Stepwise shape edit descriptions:
● ● ● ●

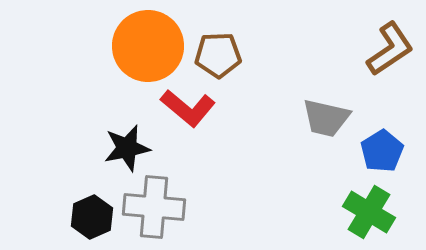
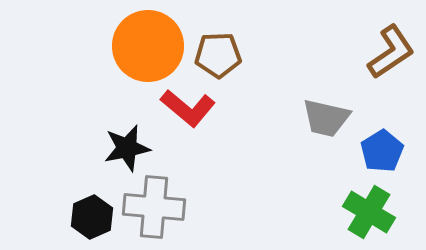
brown L-shape: moved 1 px right, 3 px down
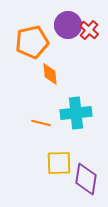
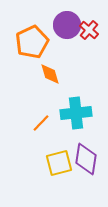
purple circle: moved 1 px left
orange pentagon: rotated 12 degrees counterclockwise
orange diamond: rotated 10 degrees counterclockwise
orange line: rotated 60 degrees counterclockwise
yellow square: rotated 12 degrees counterclockwise
purple diamond: moved 20 px up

● ● ● ●

BRIEF: Each line of the data above is to be output exactly; the pictures are not to appear.

RESPONSE TO THE EXERCISE:
brown L-shape: moved 1 px right, 3 px down
purple circle: moved 1 px left
orange pentagon: rotated 12 degrees counterclockwise
orange diamond: rotated 10 degrees counterclockwise
orange line: rotated 60 degrees counterclockwise
yellow square: rotated 12 degrees counterclockwise
purple diamond: moved 20 px up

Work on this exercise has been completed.